Segment Start: Supplied records

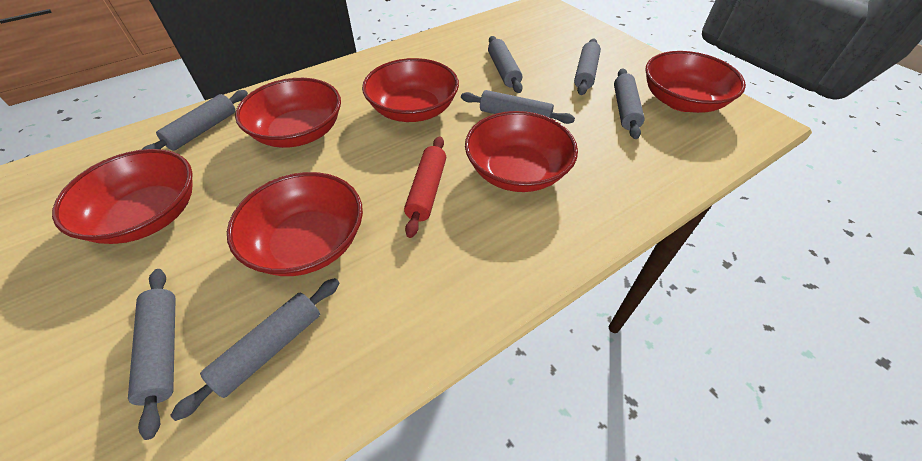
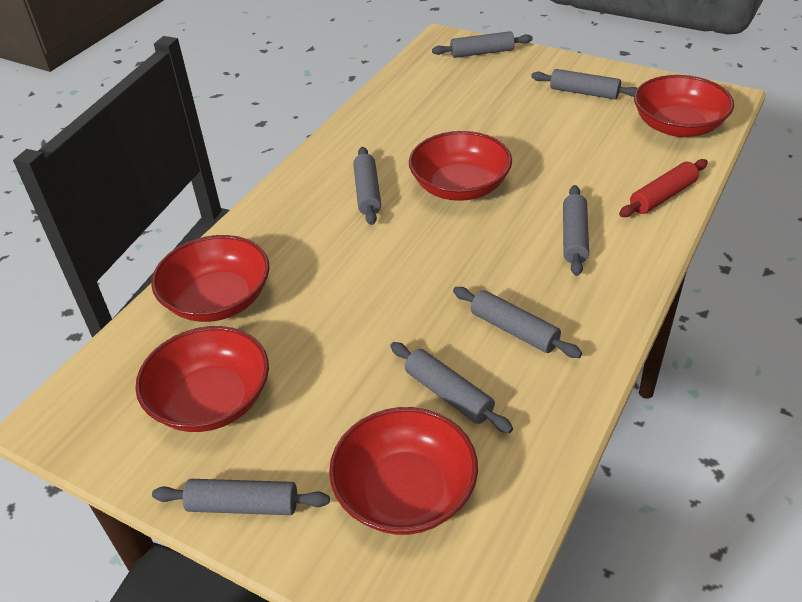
red bowl: 6 -> 5

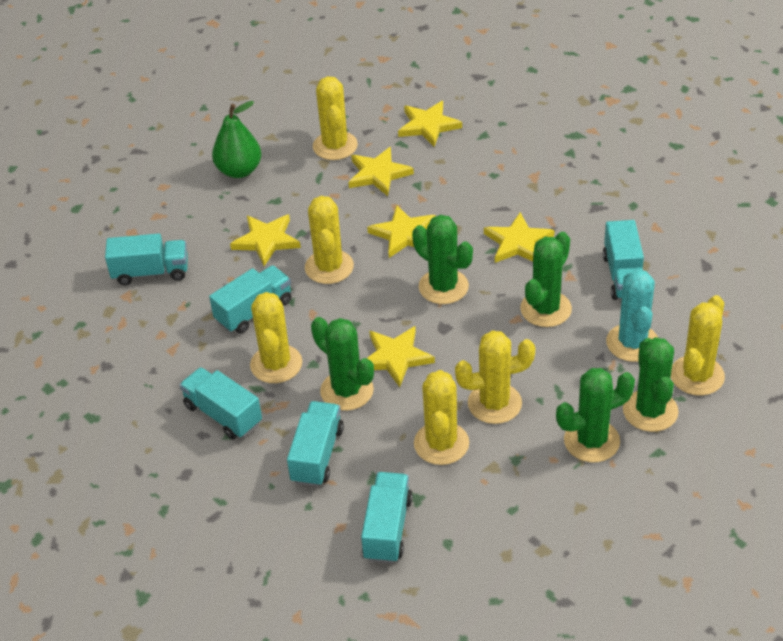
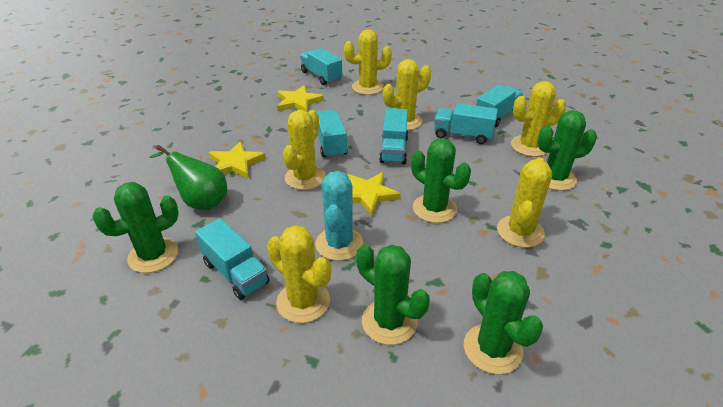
yellow star: 6 -> 3

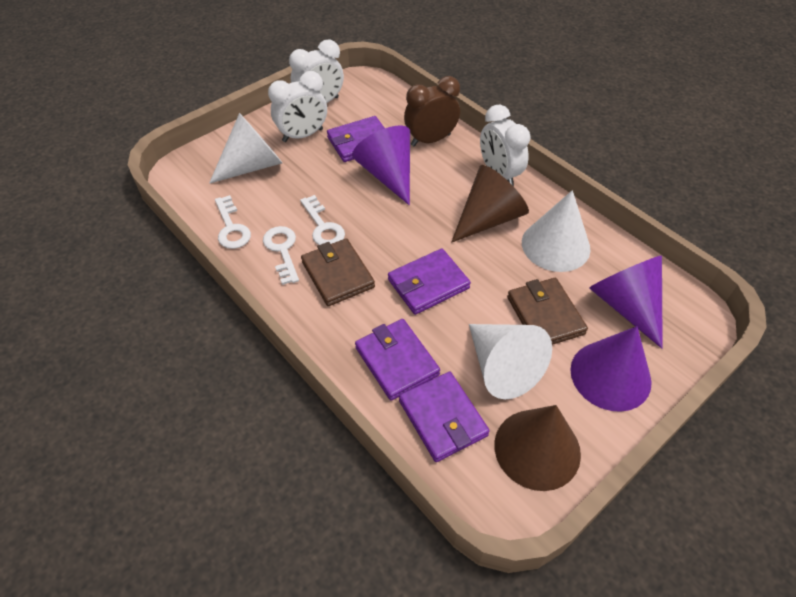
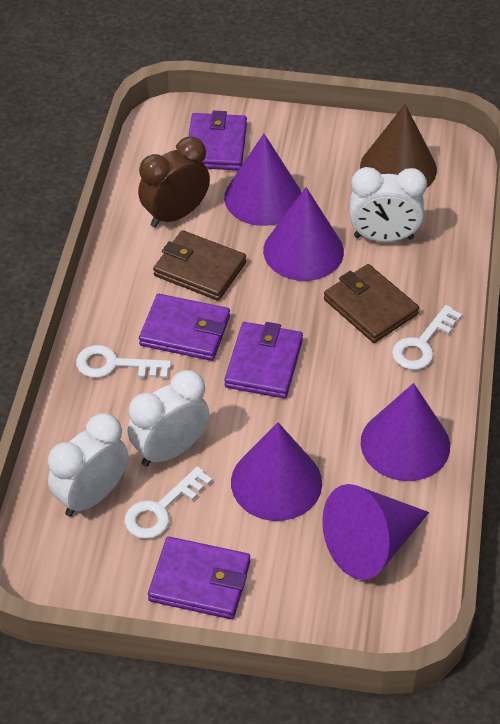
brown cone: 2 -> 1
purple cone: 3 -> 5
white cone: 3 -> 0

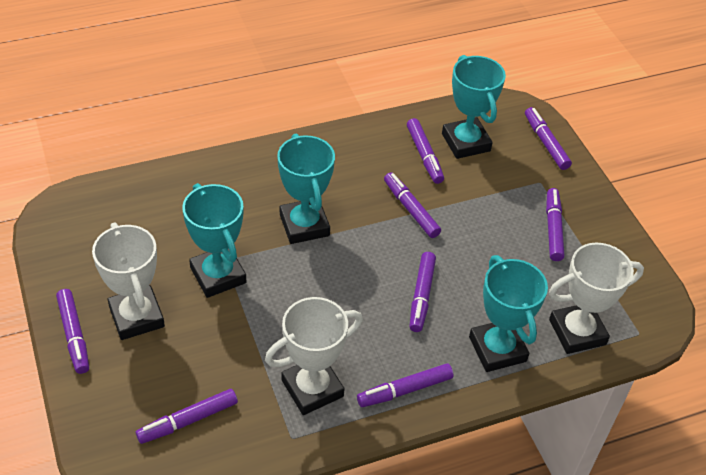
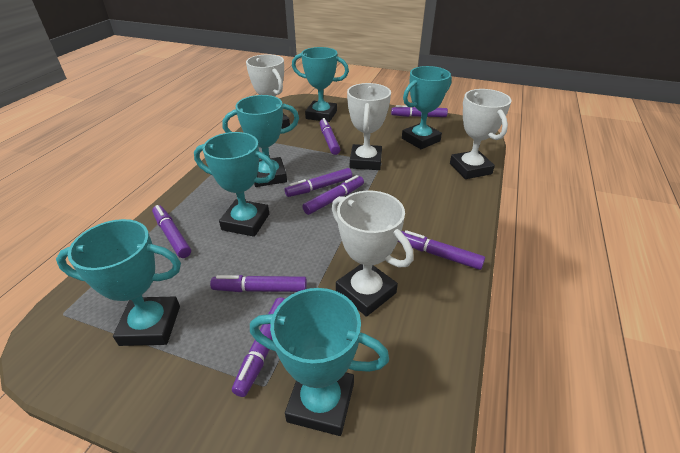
turquoise trophy: 4 -> 6
white trophy: 3 -> 4

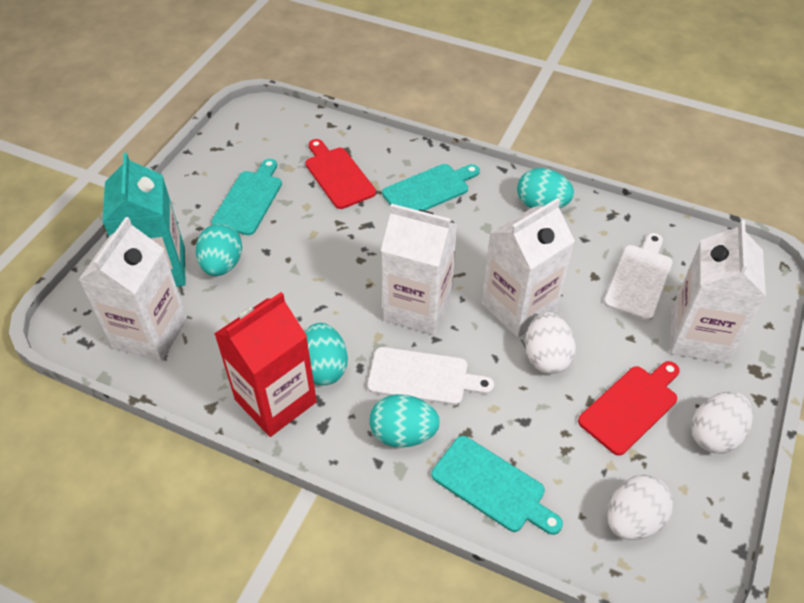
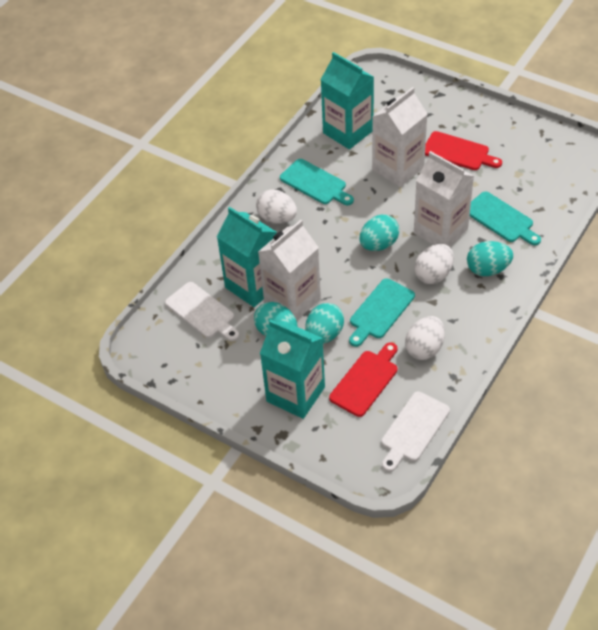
red carton: 1 -> 0
turquoise carton: 1 -> 3
white carton: 4 -> 3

Segment End: Supplied records

▸ **Task instructions**: What belongs in the answer is each line above, reproduced exactly, and no picture.

▸ **Exercise answer**:
red bowl: 6 -> 5

yellow star: 6 -> 3

brown cone: 2 -> 1
purple cone: 3 -> 5
white cone: 3 -> 0

turquoise trophy: 4 -> 6
white trophy: 3 -> 4

red carton: 1 -> 0
turquoise carton: 1 -> 3
white carton: 4 -> 3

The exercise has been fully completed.